*** Opening of RECORDED INFORMATION ***

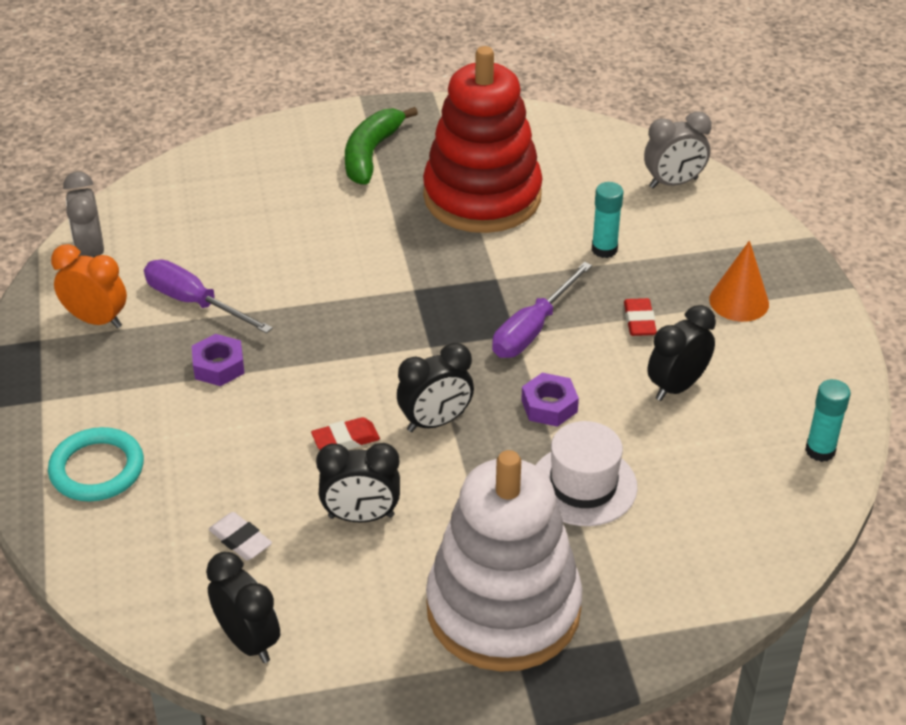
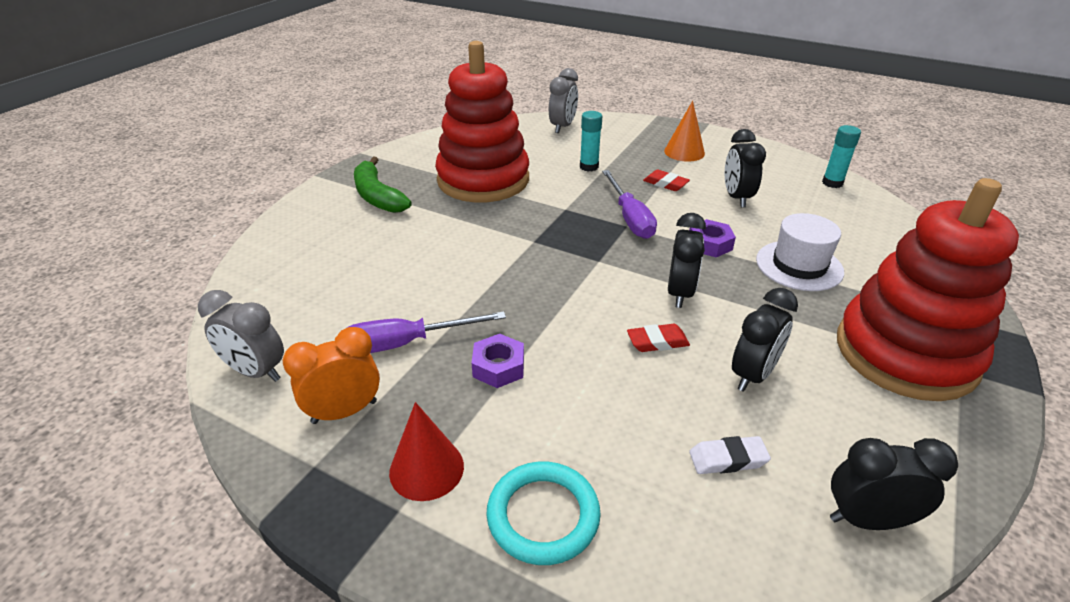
camera: 50 degrees left, 5 degrees down
(85, 391) = (426, 469): none -> red cone
(345, 439) = (657, 342): red eraser -> red eraser turned 60 degrees clockwise
(503, 609) = (905, 353): white stacking toy -> red stacking toy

*** Close of RECORDED INFORMATION ***

:: WHAT IS EXPECTED ::
Copy each line of the listing above that contains the word "degrees".

:: REPLY TO THE TASK ::
camera: 50 degrees left, 5 degrees down
(345, 439) = (657, 342): red eraser -> red eraser turned 60 degrees clockwise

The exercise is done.